(GIVEN ENTRIES)
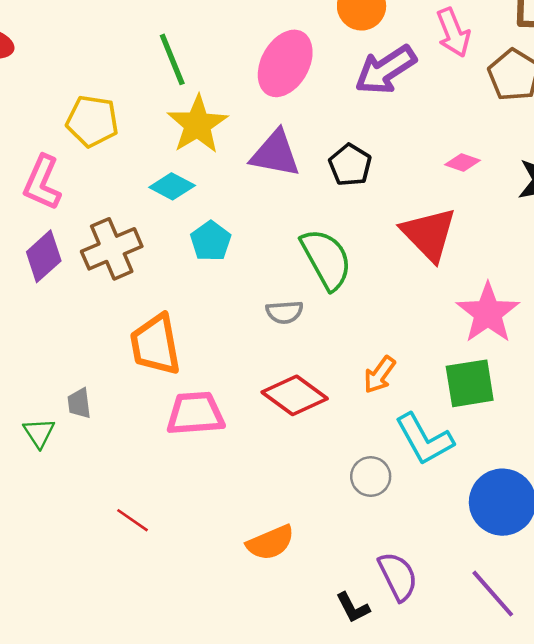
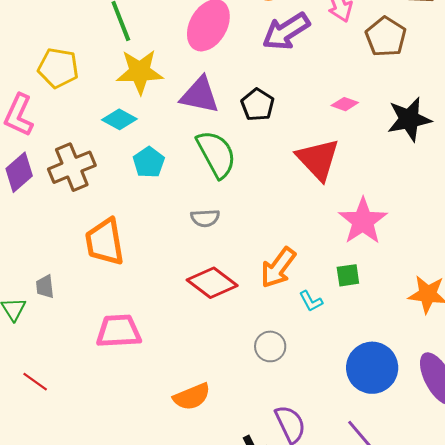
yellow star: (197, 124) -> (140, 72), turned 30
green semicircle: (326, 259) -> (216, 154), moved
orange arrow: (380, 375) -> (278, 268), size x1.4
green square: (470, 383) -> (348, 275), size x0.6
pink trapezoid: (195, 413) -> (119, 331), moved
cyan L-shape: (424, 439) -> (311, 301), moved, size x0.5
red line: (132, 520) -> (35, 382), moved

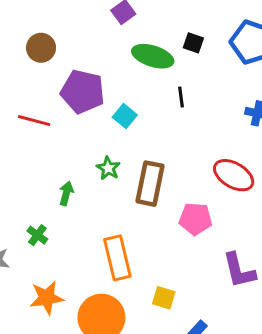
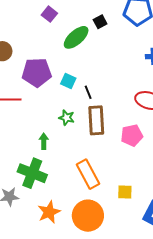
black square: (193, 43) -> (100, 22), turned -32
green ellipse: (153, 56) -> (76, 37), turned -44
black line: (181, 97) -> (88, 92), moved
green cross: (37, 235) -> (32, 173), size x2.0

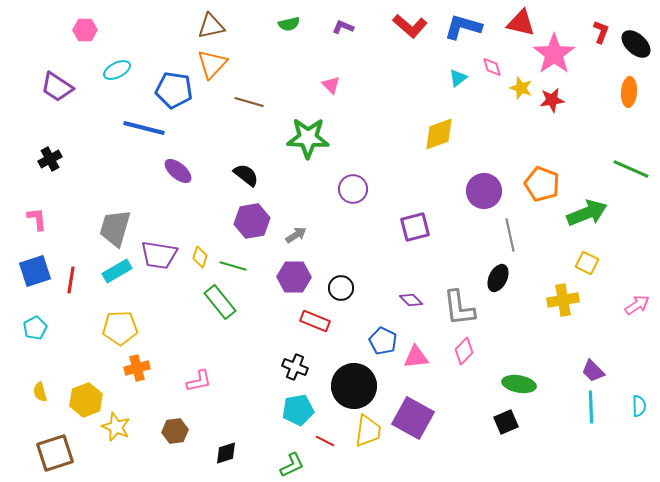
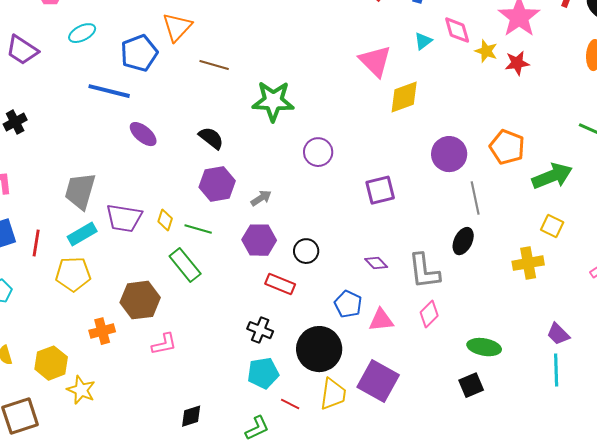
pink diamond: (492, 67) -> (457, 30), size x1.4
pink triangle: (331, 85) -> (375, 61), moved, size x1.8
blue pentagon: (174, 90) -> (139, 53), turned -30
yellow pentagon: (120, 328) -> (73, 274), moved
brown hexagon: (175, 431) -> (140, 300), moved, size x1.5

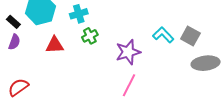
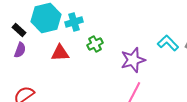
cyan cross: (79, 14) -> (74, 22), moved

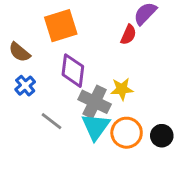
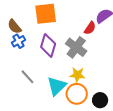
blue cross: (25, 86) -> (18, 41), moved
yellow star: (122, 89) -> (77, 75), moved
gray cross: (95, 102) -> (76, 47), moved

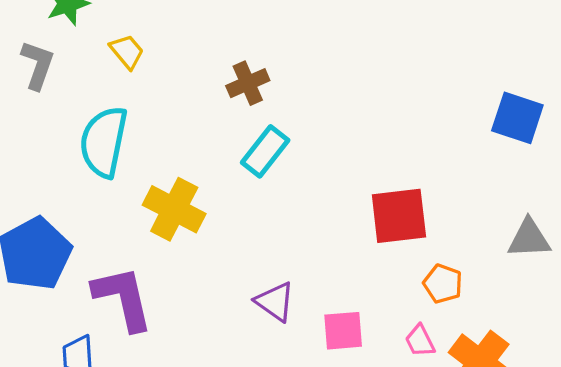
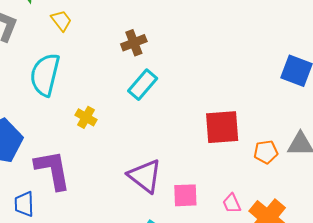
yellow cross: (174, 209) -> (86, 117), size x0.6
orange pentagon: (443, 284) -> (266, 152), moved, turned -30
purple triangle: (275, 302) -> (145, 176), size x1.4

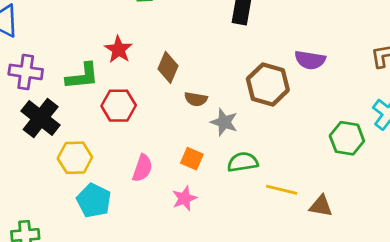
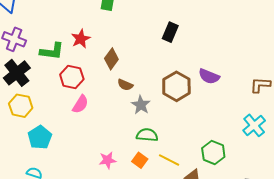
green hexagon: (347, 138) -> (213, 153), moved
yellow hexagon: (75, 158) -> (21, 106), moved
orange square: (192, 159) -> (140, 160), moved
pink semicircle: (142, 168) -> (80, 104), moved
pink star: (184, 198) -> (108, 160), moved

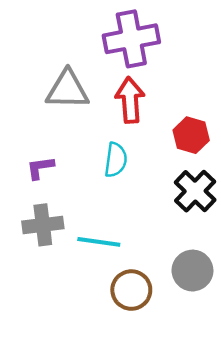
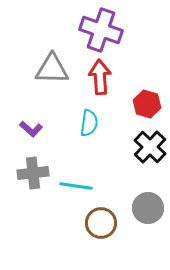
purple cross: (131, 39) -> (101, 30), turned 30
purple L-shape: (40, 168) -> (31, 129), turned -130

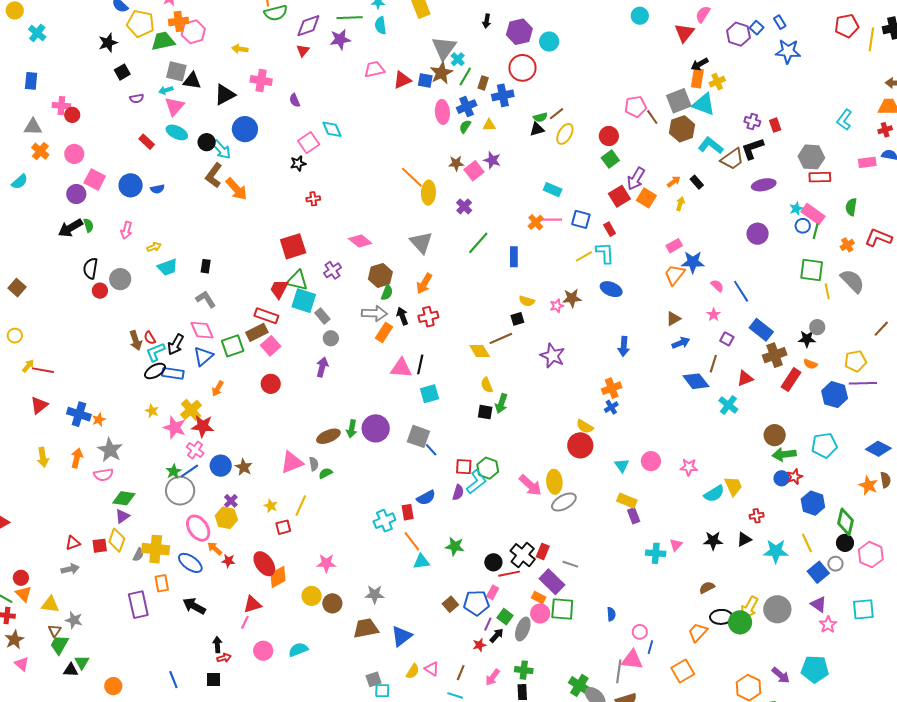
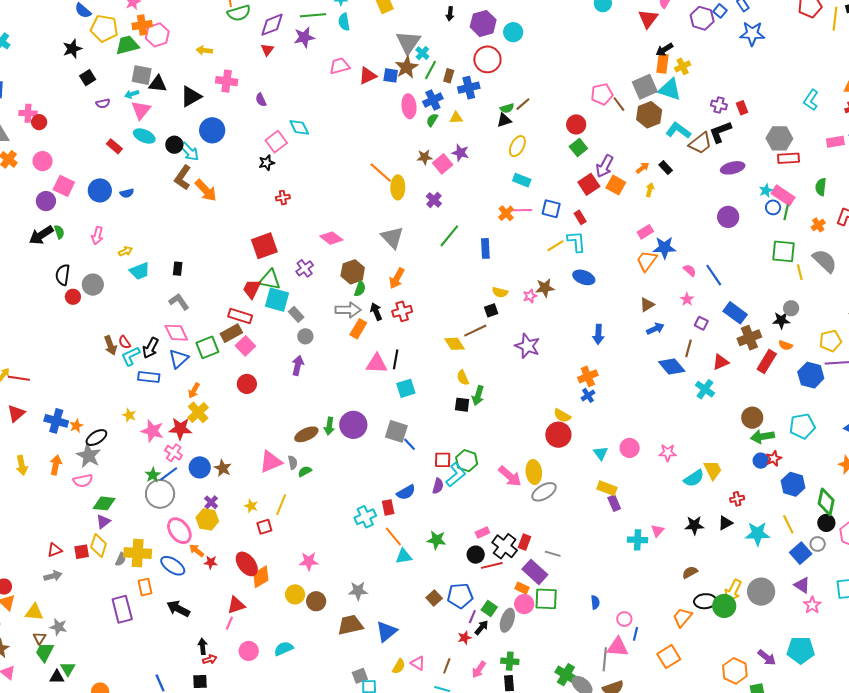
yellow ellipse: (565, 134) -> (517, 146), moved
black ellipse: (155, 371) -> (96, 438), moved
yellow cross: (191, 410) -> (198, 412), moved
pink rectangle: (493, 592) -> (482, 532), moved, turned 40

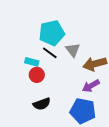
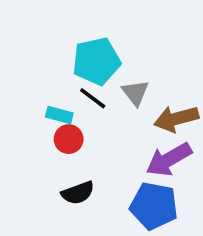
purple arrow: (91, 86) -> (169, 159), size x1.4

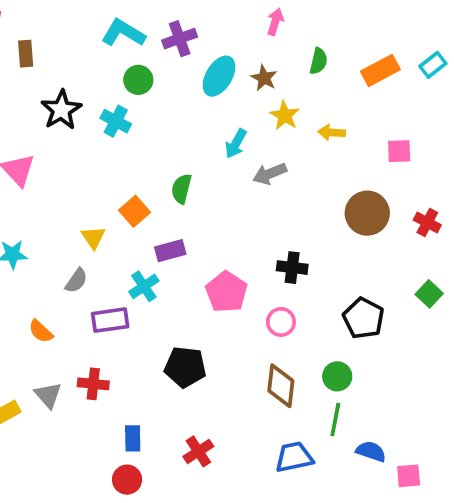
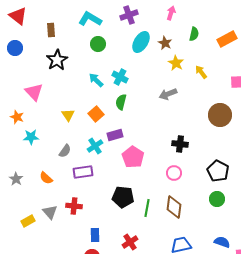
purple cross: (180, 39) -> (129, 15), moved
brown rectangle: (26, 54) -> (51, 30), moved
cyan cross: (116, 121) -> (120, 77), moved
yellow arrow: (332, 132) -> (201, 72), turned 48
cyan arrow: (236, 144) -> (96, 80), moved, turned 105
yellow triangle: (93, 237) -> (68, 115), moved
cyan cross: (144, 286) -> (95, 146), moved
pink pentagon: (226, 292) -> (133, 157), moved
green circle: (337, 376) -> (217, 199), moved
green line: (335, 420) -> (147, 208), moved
(End GIVEN ENTRIES)
WHAT THE TASK REQUIRES: Lines that contain "pentagon" are the result; find them in the entries above and copy each one.

RESPONSE TO THIS TASK:
blue pentagon: (174, 90) -> (139, 53), turned -30
yellow pentagon: (120, 328) -> (73, 274), moved
orange pentagon: (443, 284) -> (266, 152), moved, turned -30
pink pentagon: (226, 292) -> (133, 157), moved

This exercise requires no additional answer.